### DATA IN THIS EXERCISE
Start of Block

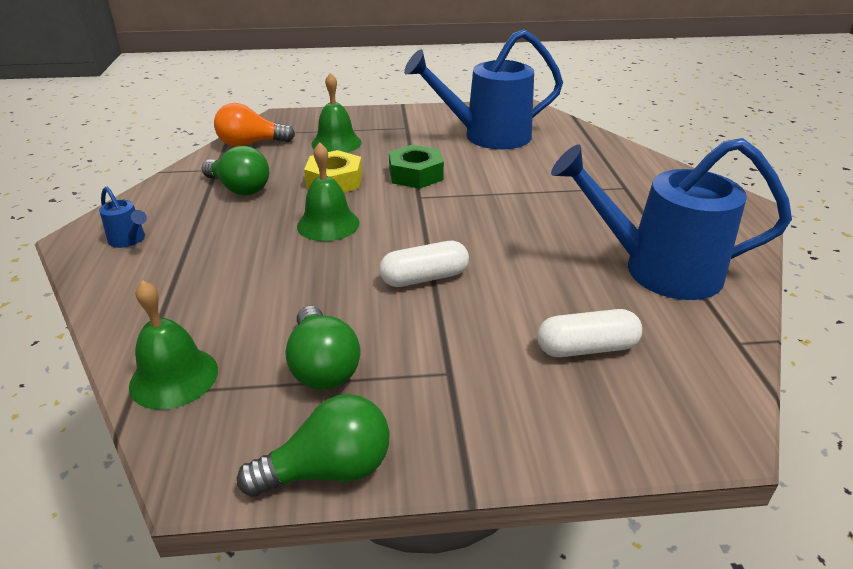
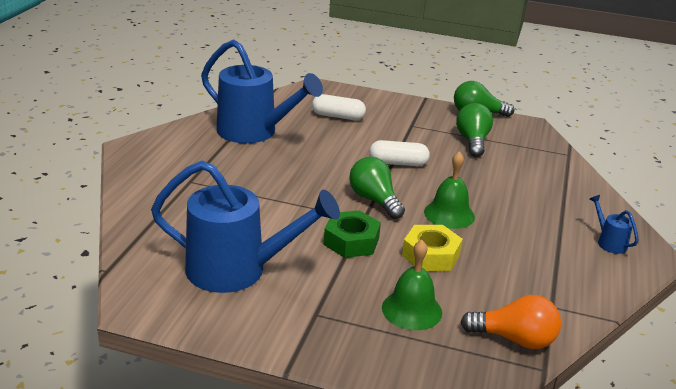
camera: 160 degrees left, 5 degrees down
green bell [129,280,218,410] -> none
green light bulb [202,146,269,195] -> green light bulb moved to [349,157,405,219]

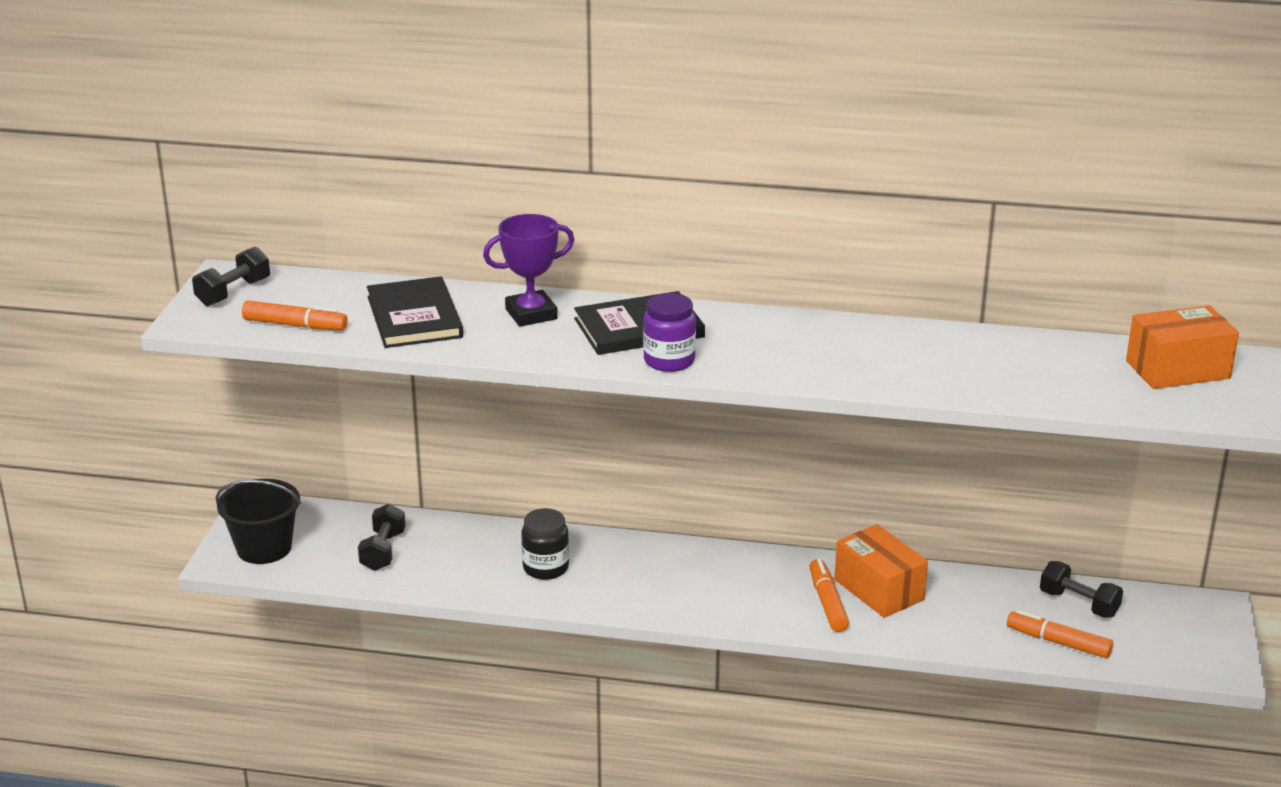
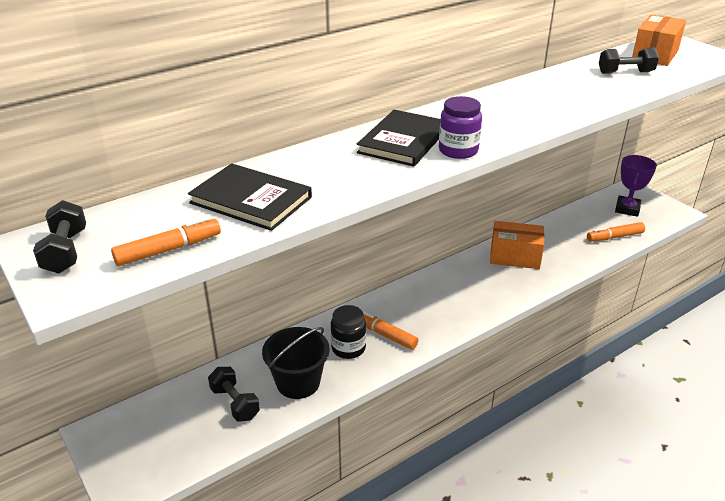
camera: 45 degrees left, 5 degrees up
black bucket [216,479,301,564] -> black bucket moved to [262,327,330,399]
purple trophy [483,214,574,327] -> purple trophy moved to [615,155,657,217]
orange marker [809,559,849,632] -> orange marker moved to [362,310,418,350]
black dumbbell [1040,561,1123,618] -> black dumbbell moved to [599,47,659,74]

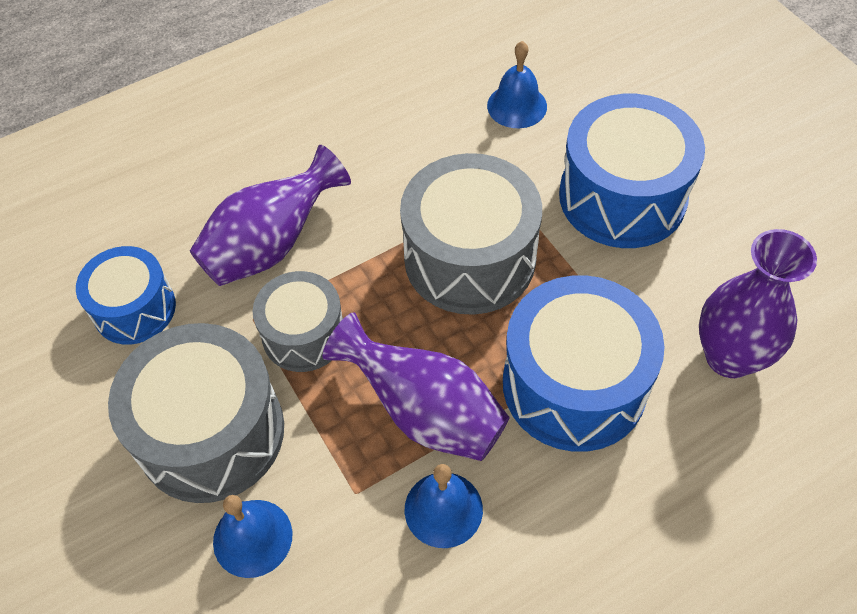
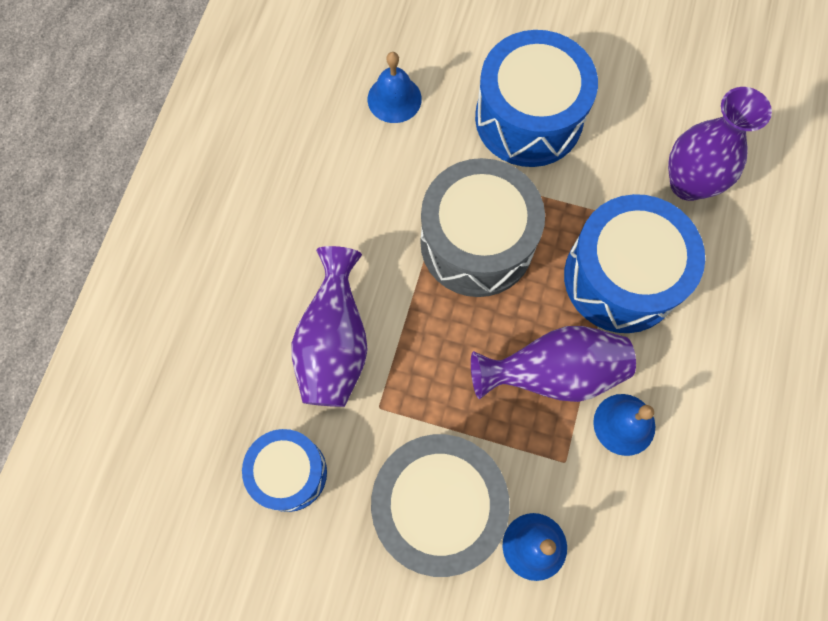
camera: 45 degrees left, 15 degrees up
grey drum [253,271,343,372] -> none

End of Block

Retype each entry exactly. No pictures.

### WRITTEN REPLY
camera: 160 degrees left, 5 degrees down
green bell [129,280,218,410] -> none
green light bulb [202,146,269,195] -> green light bulb moved to [349,157,405,219]

camera: 45 degrees left, 5 degrees up
black bucket [216,479,301,564] -> black bucket moved to [262,327,330,399]
purple trophy [483,214,574,327] -> purple trophy moved to [615,155,657,217]
orange marker [809,559,849,632] -> orange marker moved to [362,310,418,350]
black dumbbell [1040,561,1123,618] -> black dumbbell moved to [599,47,659,74]

camera: 45 degrees left, 15 degrees up
grey drum [253,271,343,372] -> none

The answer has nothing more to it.